- Task brief
Read through the lines below and copy the ones holding the string "RAMP".

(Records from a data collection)
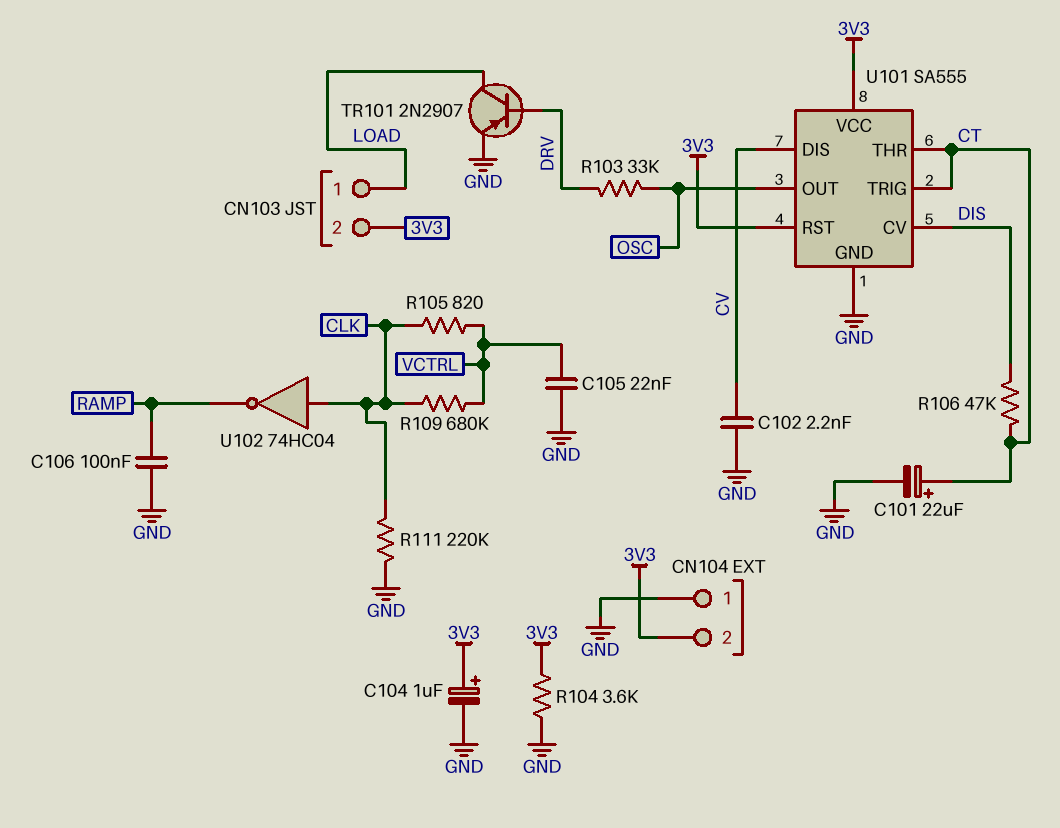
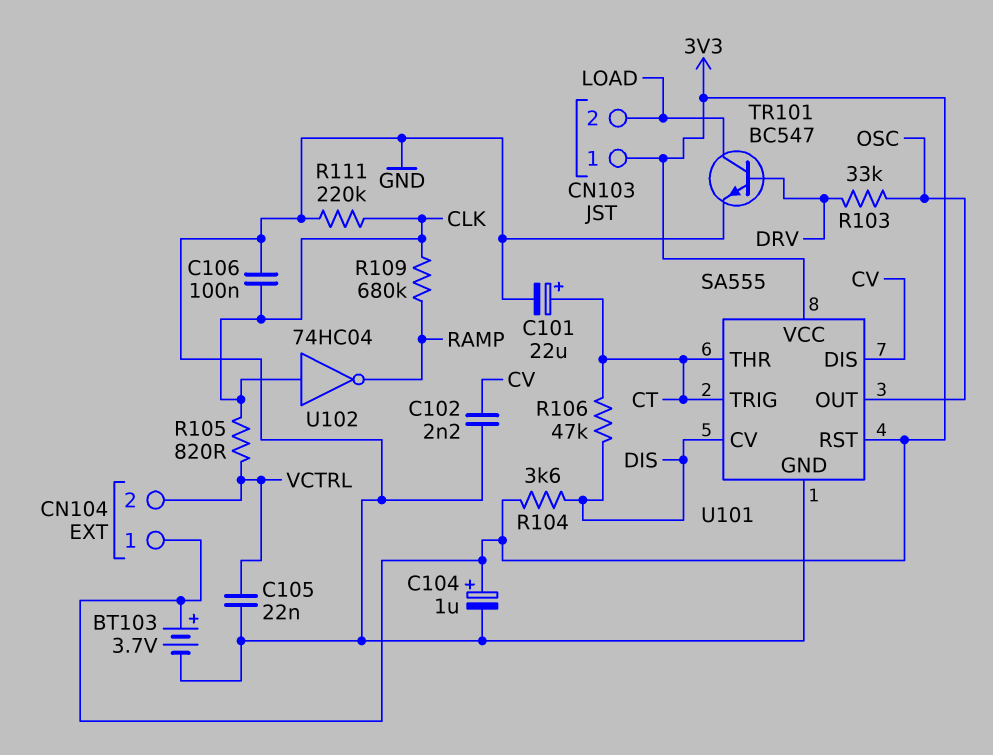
BT103: none -> 3.7V (plus 3V3, minus GND)
C106: 100nF (GND, RAMP) -> 100nF (CLK, GND)
CN103 pin 1: LOAD -> 3V3
CN103 pin 2: 3V3 -> LOAD
CN104 pin 1: GND -> 3V3
CN104 pin 2: 3V3 -> VCTRL
R104: 3.6k (3V3, GND) -> 3.6k (3V3, DIS)
R109: 680k (CLK, VCTRL) -> 680k (CLK, RAMP)
TR101: PNP 2N2907 (B DRV, C LOAD, E GND) -> NPN BC547 (B DRV, C LOAD, E GND)

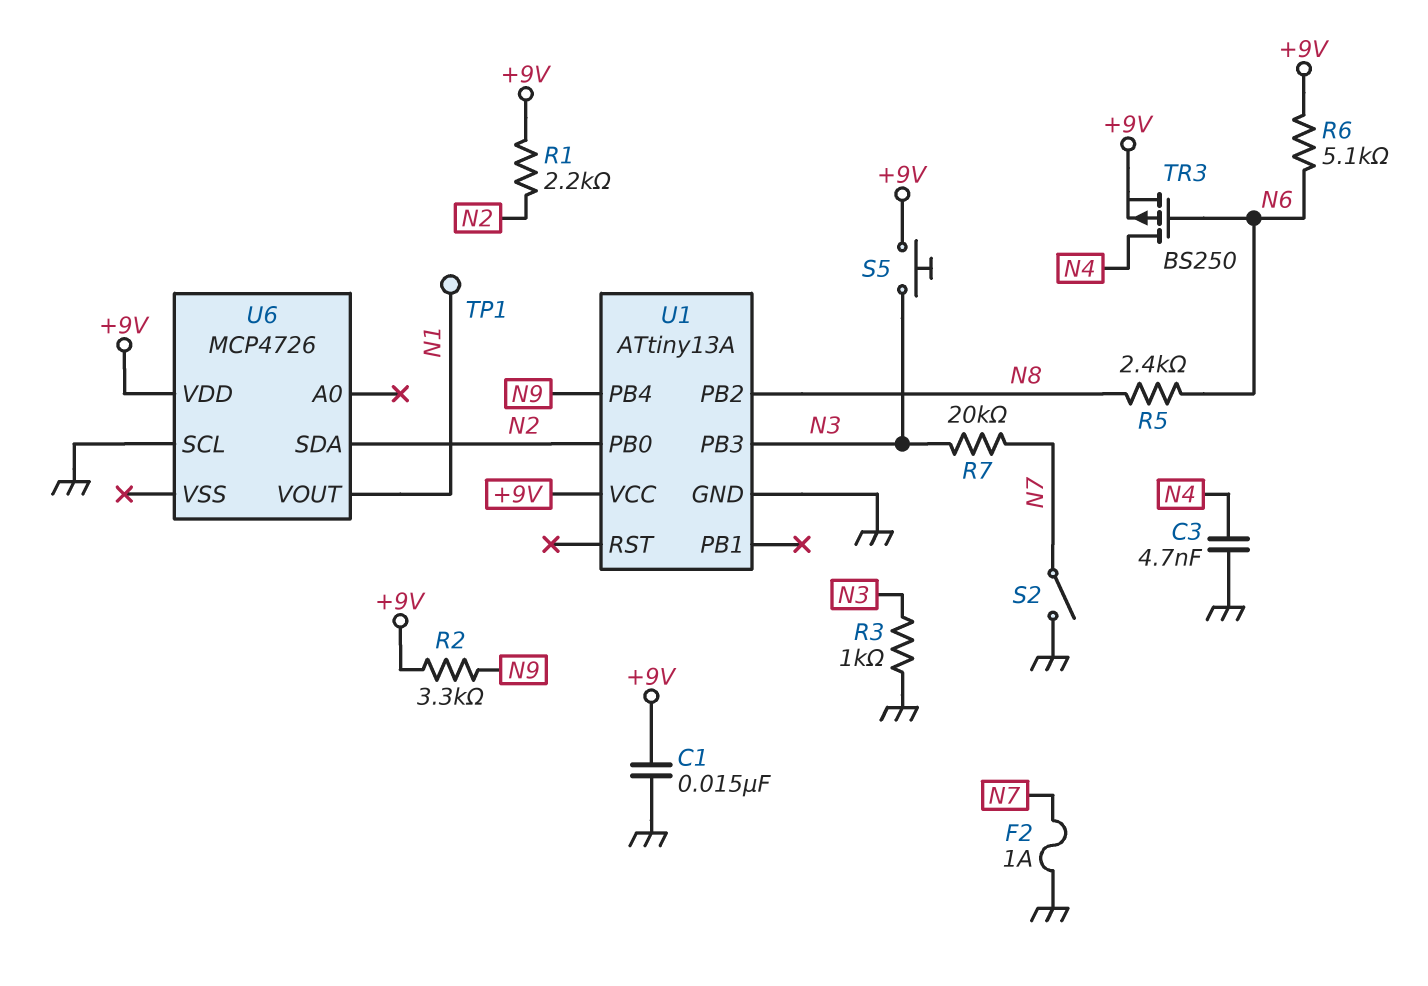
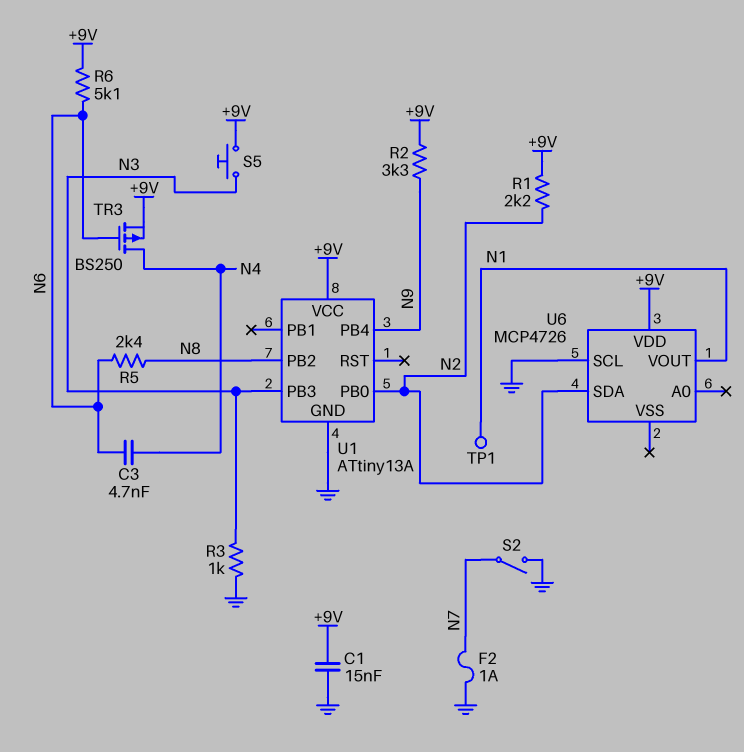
C3: 4.7nF (GND, N4) -> 4.7nF (N4, N6)
R7: 20k (N3, N7) -> none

- Result for this exercise
C106: 100nF (GND, RAMP) -> 100nF (CLK, GND)
R109: 680k (CLK, VCTRL) -> 680k (CLK, RAMP)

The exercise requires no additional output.